**PROBLEM**:
Change every "Awards" in the records below to "Prizes", and give all the lines again with nothing else altered.

**DATASET RECORDS**:
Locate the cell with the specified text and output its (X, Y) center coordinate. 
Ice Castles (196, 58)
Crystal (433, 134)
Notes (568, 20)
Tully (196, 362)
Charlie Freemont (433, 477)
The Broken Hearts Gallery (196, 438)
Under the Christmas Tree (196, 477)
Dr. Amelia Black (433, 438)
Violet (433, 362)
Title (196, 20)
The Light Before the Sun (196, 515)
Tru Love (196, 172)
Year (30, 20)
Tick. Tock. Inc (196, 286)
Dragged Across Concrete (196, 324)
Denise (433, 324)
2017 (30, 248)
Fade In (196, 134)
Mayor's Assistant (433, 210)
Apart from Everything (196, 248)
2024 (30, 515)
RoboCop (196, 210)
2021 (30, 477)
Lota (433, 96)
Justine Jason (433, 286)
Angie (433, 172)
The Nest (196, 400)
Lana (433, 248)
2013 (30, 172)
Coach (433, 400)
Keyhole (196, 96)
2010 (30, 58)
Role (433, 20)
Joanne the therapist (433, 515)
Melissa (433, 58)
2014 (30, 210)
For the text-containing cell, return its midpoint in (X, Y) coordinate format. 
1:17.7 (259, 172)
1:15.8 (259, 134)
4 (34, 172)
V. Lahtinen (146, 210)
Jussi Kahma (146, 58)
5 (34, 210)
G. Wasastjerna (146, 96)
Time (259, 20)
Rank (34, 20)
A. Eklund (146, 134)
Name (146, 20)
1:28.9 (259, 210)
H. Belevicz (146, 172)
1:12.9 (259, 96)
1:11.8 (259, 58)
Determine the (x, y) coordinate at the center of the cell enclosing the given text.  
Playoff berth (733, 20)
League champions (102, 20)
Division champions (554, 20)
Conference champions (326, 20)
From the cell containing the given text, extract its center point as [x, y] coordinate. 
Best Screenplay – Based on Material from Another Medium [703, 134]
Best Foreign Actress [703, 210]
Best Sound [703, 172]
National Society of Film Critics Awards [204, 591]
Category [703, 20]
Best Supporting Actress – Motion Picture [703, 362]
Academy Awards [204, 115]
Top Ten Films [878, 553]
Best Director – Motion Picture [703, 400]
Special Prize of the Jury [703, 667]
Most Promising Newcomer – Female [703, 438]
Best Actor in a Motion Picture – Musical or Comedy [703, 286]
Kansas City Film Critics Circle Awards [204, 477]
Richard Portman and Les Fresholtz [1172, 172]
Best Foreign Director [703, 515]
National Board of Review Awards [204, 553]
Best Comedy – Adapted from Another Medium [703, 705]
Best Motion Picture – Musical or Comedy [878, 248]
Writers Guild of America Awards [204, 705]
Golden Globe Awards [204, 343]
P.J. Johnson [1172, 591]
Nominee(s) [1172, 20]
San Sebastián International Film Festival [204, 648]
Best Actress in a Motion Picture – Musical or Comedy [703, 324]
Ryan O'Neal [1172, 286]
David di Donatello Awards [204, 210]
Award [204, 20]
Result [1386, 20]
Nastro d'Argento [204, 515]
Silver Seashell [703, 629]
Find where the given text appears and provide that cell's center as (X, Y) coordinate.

**EXERCISE RESULT**:
Locate the cell with the specified text and output its (X, Y) center coordinate. 
Ice Castles (196, 58)
Crystal (433, 134)
Notes (568, 20)
Tully (196, 362)
Charlie Freemont (433, 477)
The Broken Hearts Gallery (196, 438)
Under the Christmas Tree (196, 477)
Dr. Amelia Black (433, 438)
Violet (433, 362)
Title (196, 20)
The Light Before the Sun (196, 515)
Tru Love (196, 172)
Year (30, 20)
Tick. Tock. Inc (196, 286)
Dragged Across Concrete (196, 324)
Denise (433, 324)
2017 (30, 248)
Fade In (196, 134)
Mayor's Assistant (433, 210)
Apart from Everything (196, 248)
2024 (30, 515)
RoboCop (196, 210)
2021 (30, 477)
Lota (433, 96)
Justine Jason (433, 286)
Angie (433, 172)
The Nest (196, 400)
Lana (433, 248)
2013 (30, 172)
Coach (433, 400)
Keyhole (196, 96)
2010 (30, 58)
Role (433, 20)
Joanne the therapist (433, 515)
Melissa (433, 58)
2014 (30, 210)
For the text-containing cell, return its midpoint in (X, Y) coordinate format. 
1:17.7 (259, 172)
1:15.8 (259, 134)
4 (34, 172)
V. Lahtinen (146, 210)
Jussi Kahma (146, 58)
5 (34, 210)
G. Wasastjerna (146, 96)
Time (259, 20)
Rank (34, 20)
A. Eklund (146, 134)
Name (146, 20)
1:28.9 (259, 210)
H. Belevicz (146, 172)
1:12.9 (259, 96)
1:11.8 (259, 58)
Determine the (x, y) coordinate at the center of the cell enclosing the given text.  
Playoff berth (733, 20)
League champions (102, 20)
Division champions (554, 20)
Conference champions (326, 20)
From the cell containing the given text, extract its center point as [x, y] coordinate. 
Best Screenplay – Based on Material from Another Medium [703, 134]
Best Foreign Actress [703, 210]
Best Sound [703, 172]
National Society of Film Critics Prizes [204, 591]
Category [703, 20]
Best Supporting Actress – Motion Picture [703, 362]
Academy Prizes [204, 115]
Top Ten Films [878, 553]
Best Director – Motion Picture [703, 400]
Special Prize of the Jury [703, 667]
Most Promising Newcomer – Female [703, 438]
Best Actor in a Motion Picture – Musical or Comedy [703, 286]
Kansas City Film Critics Circle Prizes [204, 477]
Richard Portman and Les Fresholtz [1172, 172]
Best Foreign Director [703, 515]
National Board of Review Prizes [204, 553]
Best Comedy – Adapted from Another Medium [703, 705]
Best Motion Picture – Musical or Comedy [878, 248]
Writers Guild of America Prizes [204, 705]
Golden Globe Prizes [204, 343]
P.J. Johnson [1172, 591]
Nominee(s) [1172, 20]
San Sebastián International Film Festival [204, 648]
Best Actress in a Motion Picture – Musical or Comedy [703, 324]
Ryan O'Neal [1172, 286]
David di Donatello Prizes [204, 210]
Award [204, 20]
Result [1386, 20]
Nastro d'Argento [204, 515]
Silver Seashell [703, 629]
Find where the given text appears and provide that cell's center as (X, Y) coordinate.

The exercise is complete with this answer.